**Task prompt**
In the data below, find every line with the string "right" and pull it out.

%%

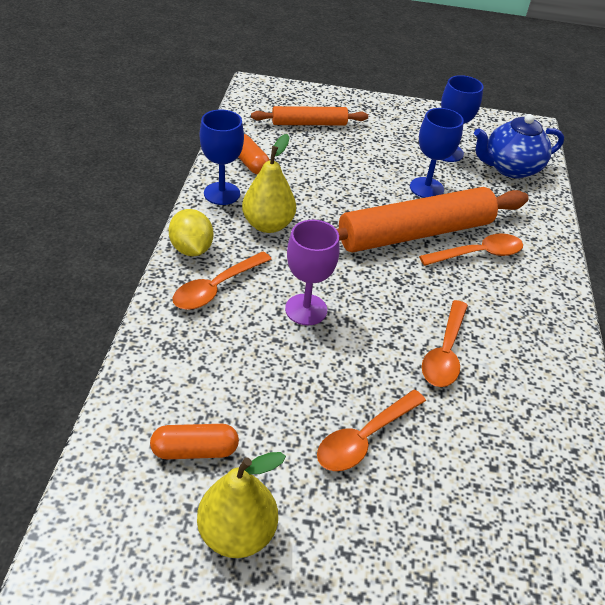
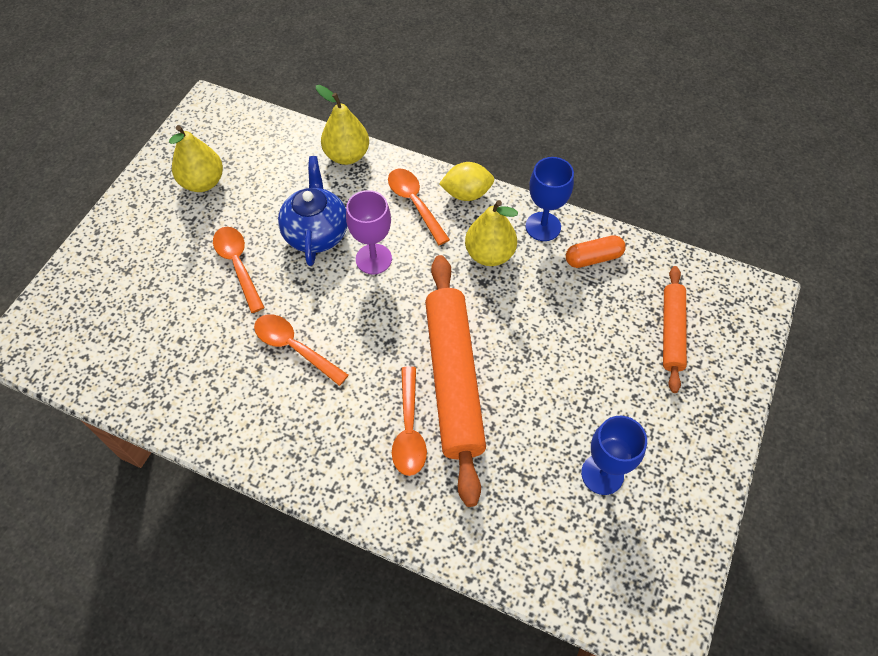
camera: 110 degrees right, 15 degrees up
(150, 365) = (347, 155): none -> yellow pear
(195, 450) = (268, 170): orange capsule -> none
(426, 188) = (530, 420): blue goblet -> none
(510, 168) = (561, 543): blue teapot -> blue teapot (316, 233)

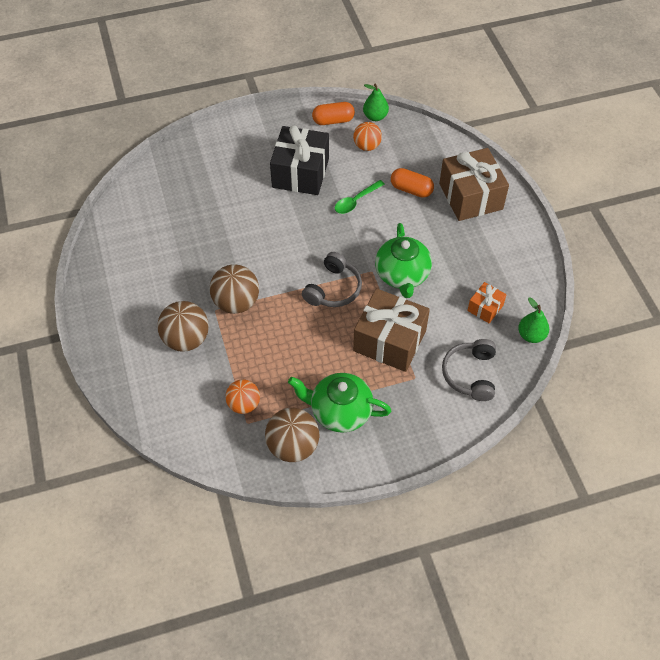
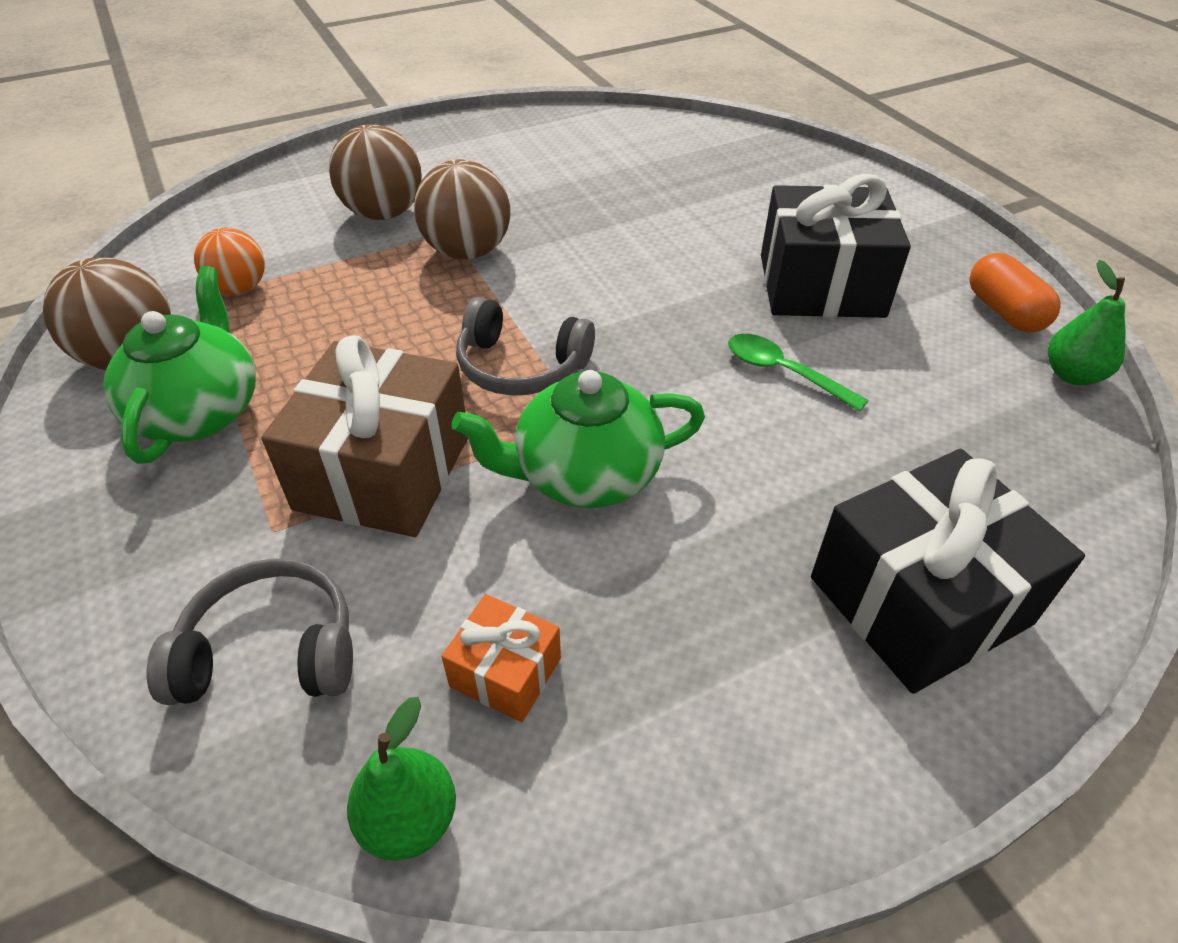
camera: 80 degrees right, 10 degrees down
(367, 146) = (964, 371): orange ball -> none
(411, 189) = (872, 465): orange capsule -> none
(470, 196) = (919, 600): brown gift -> black gift

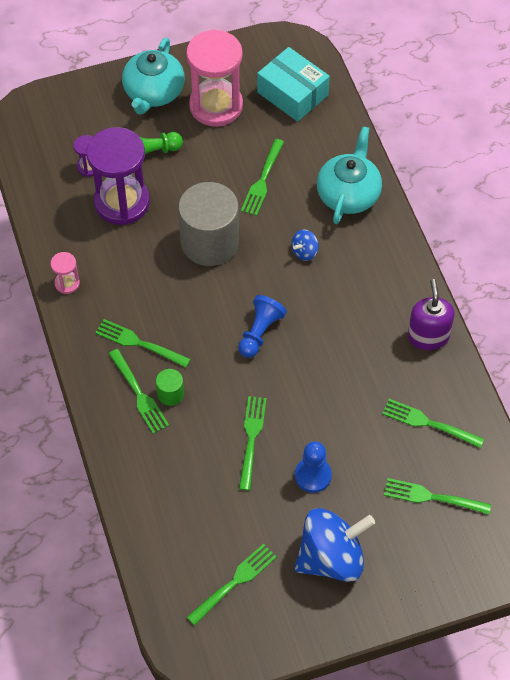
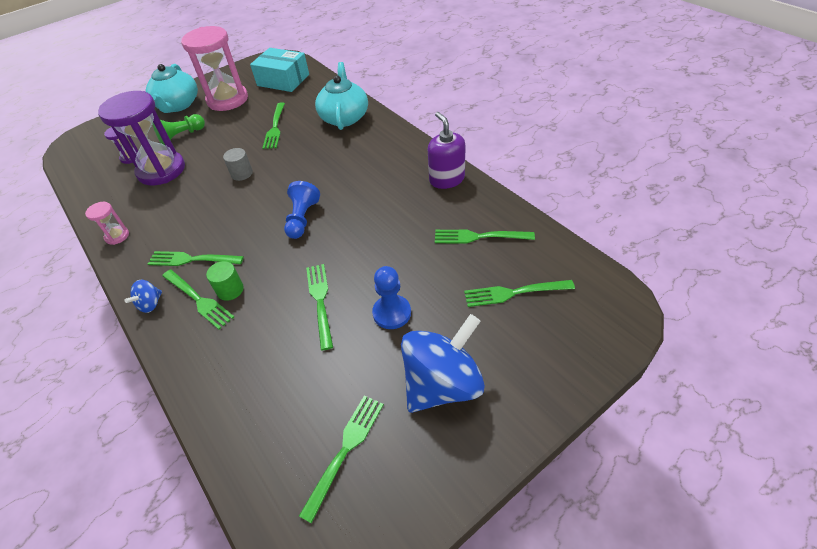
camera: 15 degrees left, 10 degrees down
(210, 242) = (242, 173): grey cylinder -> grey cylinder, size x0.43
(304, 252) = (323, 158): blue spinning top -> blue spinning top (150, 304)

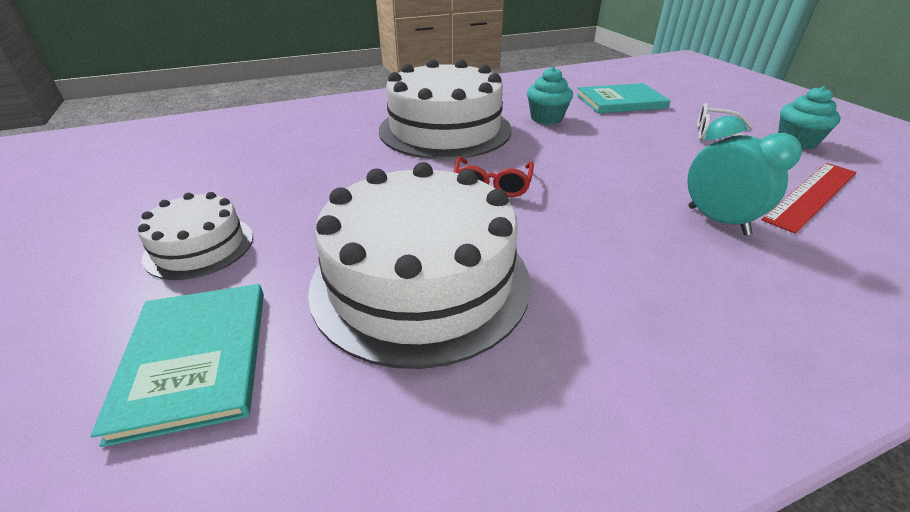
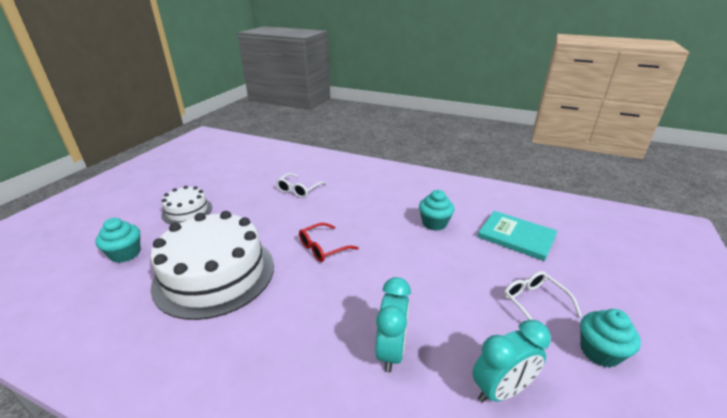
camera: 45 degrees right, 5 degrees down
(195, 359) = (125, 254): turquoise book -> turquoise cupcake
(340, 150) = (298, 190): none -> white glasses
(445, 129) = (364, 202): white cake -> none
(812, 195) = (501, 390): red ruler -> turquoise clock

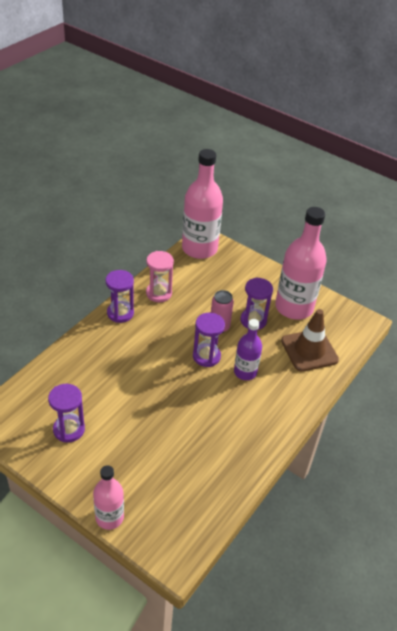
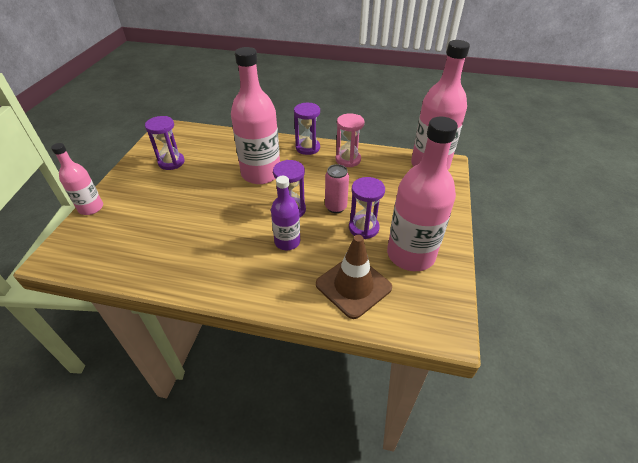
camera: 70 degrees right, 0 degrees up
(140, 360) = (261, 173): none -> pink bottle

%%

**Task response**
camera: 110 degrees right, 15 degrees up
camera: 80 degrees right, 10 degrees down
camera: 45 degrees right, 5 degrees down
camera: 70 degrees right, 0 degrees up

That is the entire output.